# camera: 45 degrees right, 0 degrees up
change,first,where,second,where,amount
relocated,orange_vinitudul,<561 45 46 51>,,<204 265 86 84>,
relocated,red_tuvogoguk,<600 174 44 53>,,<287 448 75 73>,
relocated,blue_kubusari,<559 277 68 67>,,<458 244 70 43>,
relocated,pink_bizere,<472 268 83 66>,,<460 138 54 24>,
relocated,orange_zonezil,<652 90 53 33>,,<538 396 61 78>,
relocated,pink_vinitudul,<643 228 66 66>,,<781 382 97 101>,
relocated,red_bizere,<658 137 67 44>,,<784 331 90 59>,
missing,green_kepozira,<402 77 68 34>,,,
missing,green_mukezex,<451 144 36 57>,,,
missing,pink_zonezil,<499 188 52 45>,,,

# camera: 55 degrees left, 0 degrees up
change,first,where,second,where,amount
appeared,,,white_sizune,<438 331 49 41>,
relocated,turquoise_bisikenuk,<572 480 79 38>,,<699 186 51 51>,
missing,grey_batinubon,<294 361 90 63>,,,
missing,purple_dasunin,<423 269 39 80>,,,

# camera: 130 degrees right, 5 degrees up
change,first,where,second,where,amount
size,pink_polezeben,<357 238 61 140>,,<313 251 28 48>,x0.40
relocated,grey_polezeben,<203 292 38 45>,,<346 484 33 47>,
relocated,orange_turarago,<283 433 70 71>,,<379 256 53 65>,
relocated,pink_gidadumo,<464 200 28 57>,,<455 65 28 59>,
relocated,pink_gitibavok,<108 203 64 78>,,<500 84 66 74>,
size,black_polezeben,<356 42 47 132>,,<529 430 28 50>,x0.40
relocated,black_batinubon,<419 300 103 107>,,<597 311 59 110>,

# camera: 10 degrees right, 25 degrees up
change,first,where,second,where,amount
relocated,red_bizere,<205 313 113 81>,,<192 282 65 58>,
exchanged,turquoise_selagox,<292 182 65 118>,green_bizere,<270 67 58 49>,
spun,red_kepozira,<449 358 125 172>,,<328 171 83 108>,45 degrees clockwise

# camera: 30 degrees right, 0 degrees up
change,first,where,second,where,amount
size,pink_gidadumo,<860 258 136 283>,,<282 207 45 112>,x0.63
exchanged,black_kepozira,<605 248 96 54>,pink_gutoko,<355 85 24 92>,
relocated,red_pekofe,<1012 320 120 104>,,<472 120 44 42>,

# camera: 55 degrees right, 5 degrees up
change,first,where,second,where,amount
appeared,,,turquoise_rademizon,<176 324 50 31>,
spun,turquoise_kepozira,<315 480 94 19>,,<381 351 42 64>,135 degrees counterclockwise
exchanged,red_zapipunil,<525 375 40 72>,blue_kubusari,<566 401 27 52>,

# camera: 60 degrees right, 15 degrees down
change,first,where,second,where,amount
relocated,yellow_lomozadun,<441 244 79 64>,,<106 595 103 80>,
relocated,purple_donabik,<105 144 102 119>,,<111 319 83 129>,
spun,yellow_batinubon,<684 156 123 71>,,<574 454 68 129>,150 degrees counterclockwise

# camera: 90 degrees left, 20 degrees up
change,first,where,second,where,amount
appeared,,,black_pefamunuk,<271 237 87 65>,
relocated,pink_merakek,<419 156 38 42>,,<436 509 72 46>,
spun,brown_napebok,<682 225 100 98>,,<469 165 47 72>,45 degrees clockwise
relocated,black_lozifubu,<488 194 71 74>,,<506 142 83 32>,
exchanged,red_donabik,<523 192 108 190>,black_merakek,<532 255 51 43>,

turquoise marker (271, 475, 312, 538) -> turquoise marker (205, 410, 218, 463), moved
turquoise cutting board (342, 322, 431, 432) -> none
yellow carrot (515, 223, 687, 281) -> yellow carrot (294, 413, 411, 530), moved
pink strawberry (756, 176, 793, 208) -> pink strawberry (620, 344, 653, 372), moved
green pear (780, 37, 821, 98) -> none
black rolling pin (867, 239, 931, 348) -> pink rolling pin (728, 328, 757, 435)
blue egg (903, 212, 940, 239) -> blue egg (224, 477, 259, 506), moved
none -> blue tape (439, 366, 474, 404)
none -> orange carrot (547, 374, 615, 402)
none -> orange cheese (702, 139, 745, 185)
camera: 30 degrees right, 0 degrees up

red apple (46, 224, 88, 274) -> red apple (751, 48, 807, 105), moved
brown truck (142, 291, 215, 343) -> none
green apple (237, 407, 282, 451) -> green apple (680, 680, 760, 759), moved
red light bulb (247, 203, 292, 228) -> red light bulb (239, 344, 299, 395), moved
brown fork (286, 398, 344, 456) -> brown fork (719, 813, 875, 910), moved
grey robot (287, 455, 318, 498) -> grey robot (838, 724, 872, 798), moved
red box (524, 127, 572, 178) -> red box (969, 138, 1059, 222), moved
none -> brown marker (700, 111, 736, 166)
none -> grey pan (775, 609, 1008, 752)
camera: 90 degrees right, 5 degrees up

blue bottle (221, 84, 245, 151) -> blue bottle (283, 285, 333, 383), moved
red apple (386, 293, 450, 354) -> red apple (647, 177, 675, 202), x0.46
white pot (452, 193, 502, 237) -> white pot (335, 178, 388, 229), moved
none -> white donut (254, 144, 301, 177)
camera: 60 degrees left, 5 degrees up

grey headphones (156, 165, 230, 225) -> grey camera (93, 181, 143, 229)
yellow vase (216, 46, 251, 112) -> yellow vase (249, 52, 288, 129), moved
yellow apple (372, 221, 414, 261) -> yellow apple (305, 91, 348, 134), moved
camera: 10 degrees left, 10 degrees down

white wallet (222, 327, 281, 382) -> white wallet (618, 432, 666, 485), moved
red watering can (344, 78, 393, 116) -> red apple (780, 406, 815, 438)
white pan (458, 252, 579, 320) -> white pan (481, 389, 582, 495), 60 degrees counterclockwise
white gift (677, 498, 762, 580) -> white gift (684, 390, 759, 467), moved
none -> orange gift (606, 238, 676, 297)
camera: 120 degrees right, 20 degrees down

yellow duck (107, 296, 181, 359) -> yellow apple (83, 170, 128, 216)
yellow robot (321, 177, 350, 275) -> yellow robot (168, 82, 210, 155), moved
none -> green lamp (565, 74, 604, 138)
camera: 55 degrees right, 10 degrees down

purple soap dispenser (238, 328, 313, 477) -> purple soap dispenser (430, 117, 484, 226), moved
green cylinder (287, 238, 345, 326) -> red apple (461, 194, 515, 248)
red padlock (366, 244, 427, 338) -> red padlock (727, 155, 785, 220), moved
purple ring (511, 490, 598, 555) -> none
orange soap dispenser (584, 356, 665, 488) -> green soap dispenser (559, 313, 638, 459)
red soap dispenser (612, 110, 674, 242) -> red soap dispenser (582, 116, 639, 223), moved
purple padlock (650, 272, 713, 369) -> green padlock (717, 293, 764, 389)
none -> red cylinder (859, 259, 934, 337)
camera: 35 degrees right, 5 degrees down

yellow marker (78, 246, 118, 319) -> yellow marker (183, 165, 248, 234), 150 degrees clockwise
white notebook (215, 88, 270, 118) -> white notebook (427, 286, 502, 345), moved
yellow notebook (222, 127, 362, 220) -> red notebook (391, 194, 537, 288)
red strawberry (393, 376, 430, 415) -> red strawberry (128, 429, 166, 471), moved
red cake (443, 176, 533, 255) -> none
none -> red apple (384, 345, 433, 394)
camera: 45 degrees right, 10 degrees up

-------

Pull out every line in the material above where "carrot" occurs.

§ Response for this exercise
yellow carrot (515, 223, 687, 281) -> yellow carrot (294, 413, 411, 530), moved
none -> orange carrot (547, 374, 615, 402)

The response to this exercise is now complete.